- **PROMPT**
Print out the data that follows exactly, character for character, apart from the pictures.
++++ GIVEN DATA ++++
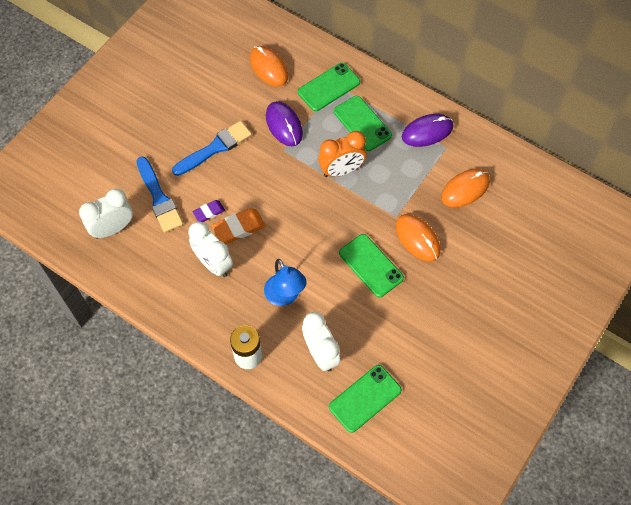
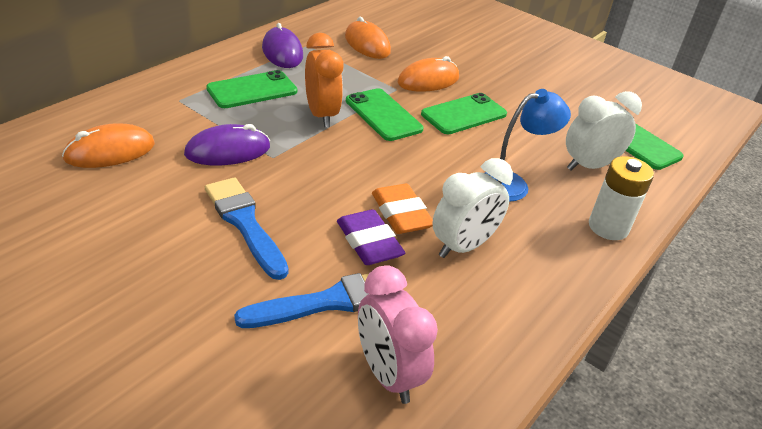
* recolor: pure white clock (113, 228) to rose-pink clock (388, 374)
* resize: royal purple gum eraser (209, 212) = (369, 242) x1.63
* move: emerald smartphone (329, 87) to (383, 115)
++++
- **OUTPUT OF THE EXERCISE**
* recolor: pure white clock (113, 228) to rose-pink clock (388, 374)
* resize: royal purple gum eraser (209, 212) = (369, 242) x1.63
* move: emerald smartphone (329, 87) to (383, 115)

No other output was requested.